» Prompt: Please copy the data exactly as it stands, minus the images.

» Raw data:
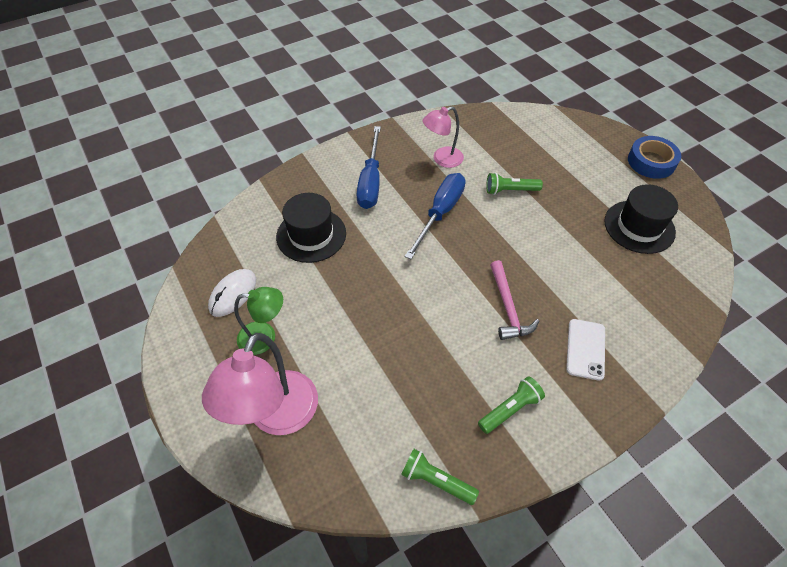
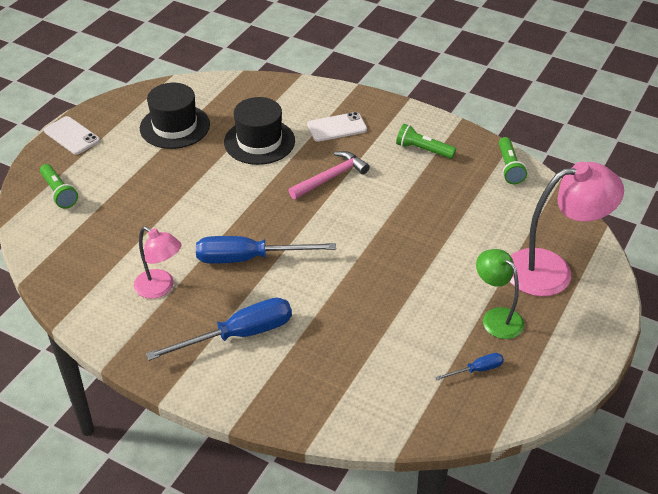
camera: 120 degrees left, 10 degrees down
(233, 294) = (476, 370): white mouse -> blue screwdriver
(311, 235) = (355, 347): black hat -> black hat (259, 141)
(510, 190) = (179, 218): green flashlight -> green flashlight (59, 192)
(651, 162) = (71, 136): blue tape -> white phone

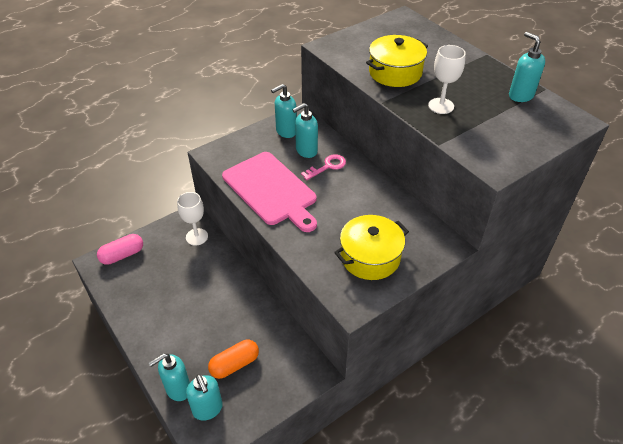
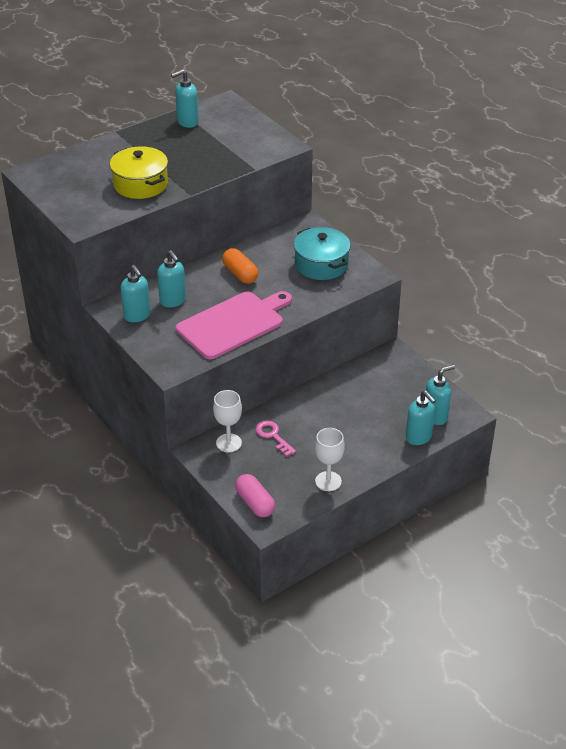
camera: 90 degrees left, 5 degrees down
(234, 364) = (389, 402): orange capsule -> orange capsule (240, 274)
(327, 166) = (199, 287): pink key -> pink key (273, 436)
(370, 257) = (321, 264): yellow pot -> turquoise pot
(441, 106) = (199, 163): white goblet -> white goblet (328, 481)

» Response to the exercise:
camera: 120 degrees left, 10 degrees down
(233, 294) = (476, 370): white mouse -> blue screwdriver
(311, 235) = (355, 347): black hat -> black hat (259, 141)
(510, 190) = (179, 218): green flashlight -> green flashlight (59, 192)
(651, 162) = (71, 136): blue tape -> white phone

camera: 90 degrees left, 5 degrees down
(234, 364) = (389, 402): orange capsule -> orange capsule (240, 274)
(327, 166) = (199, 287): pink key -> pink key (273, 436)
(370, 257) = (321, 264): yellow pot -> turquoise pot
(441, 106) = (199, 163): white goblet -> white goblet (328, 481)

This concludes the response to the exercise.